> EXERCISE: Keep the pictures out while you transcribe the listing below exactly.

> SUPPLIED INFORMATION:
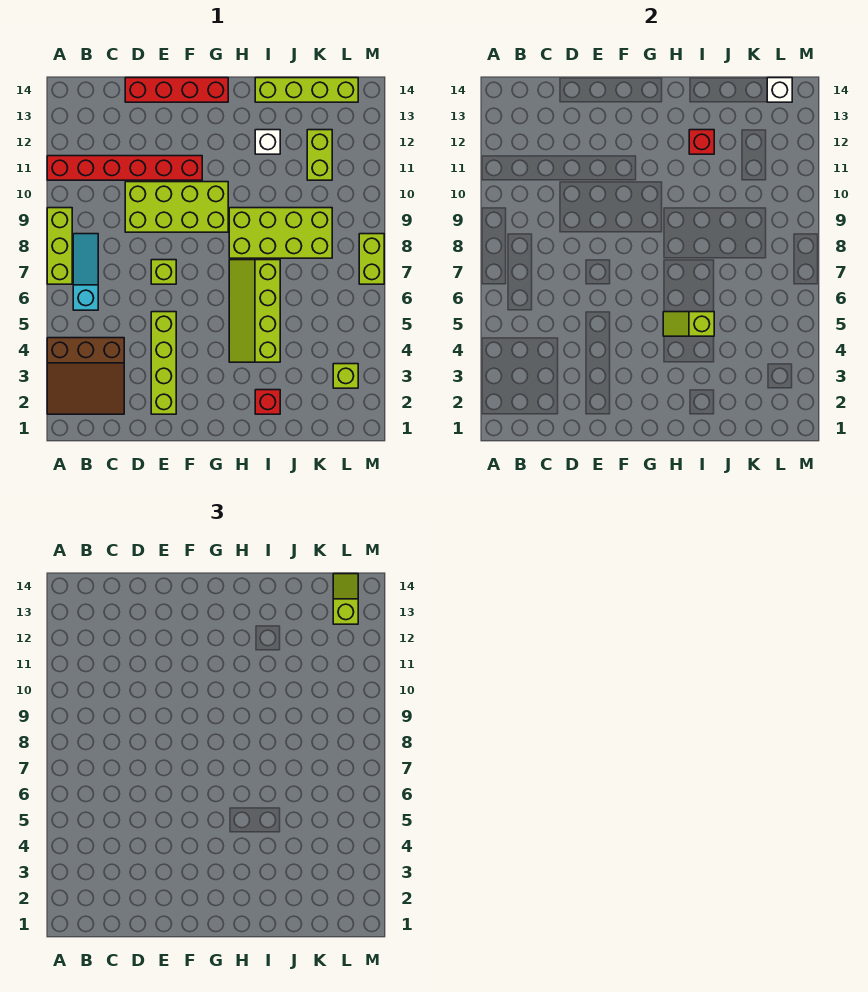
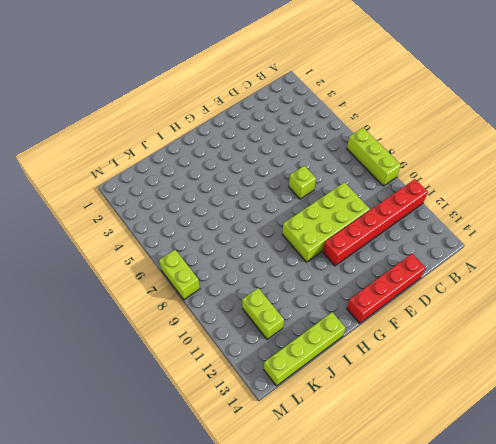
none -> brown slope A2:C4 level 1 top 4
none -> cyan slope B6:B8 level 1 top 6
none -> lime brick E2:E5 level 1

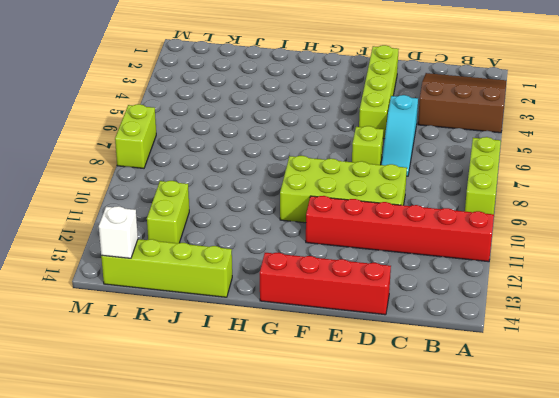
cyan slope D5:D7 level 1 top 5 -> cyan slope B6:B8 level 1 top 6
none -> lime slope H4:I7 level 1 top I
none -> lime brick H8:K9 level 1
none -> red brick I2 level 1

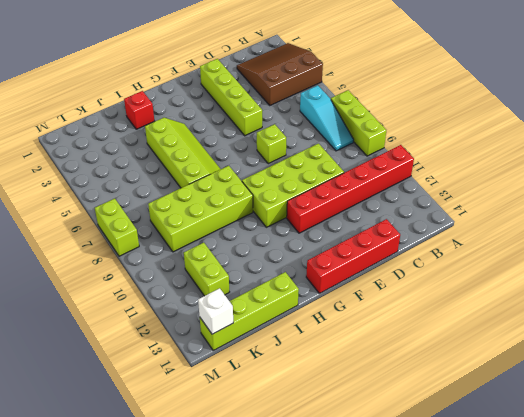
none -> white brick I12 level 1
none -> lime brick L3 level 1
none -> lime slope H5:I5 level 2 top I

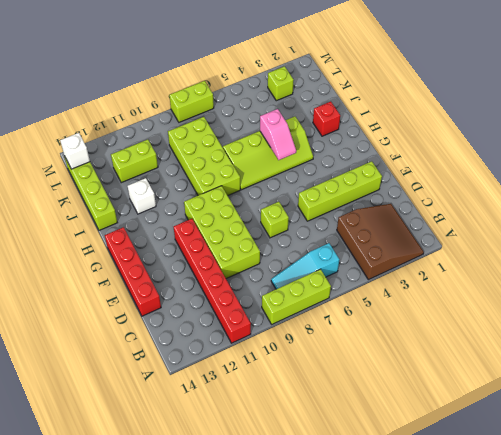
pink slope H5:I5 level 2 top I -> lime slope H5:I5 level 2 top I
none -> red brick I12 level 2
none -> lime slope L13:L14 level 3 top 13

> TASK OUTPUT:
none -> brown slope A2:C4 level 1 top 4
none -> cyan slope B6:B8 level 1 top 6
none -> lime brick E2:E5 level 1

cyan slope D5:D7 level 1 top 5 -> cyan slope B6:B8 level 1 top 6
none -> lime slope H4:I7 level 1 top I
none -> lime brick H8:K9 level 1
none -> red brick I2 level 1

none -> white brick I12 level 1
none -> lime brick L3 level 1
none -> lime slope H5:I5 level 2 top I

pink slope H5:I5 level 2 top I -> lime slope H5:I5 level 2 top I
none -> red brick I12 level 2
none -> lime slope L13:L14 level 3 top 13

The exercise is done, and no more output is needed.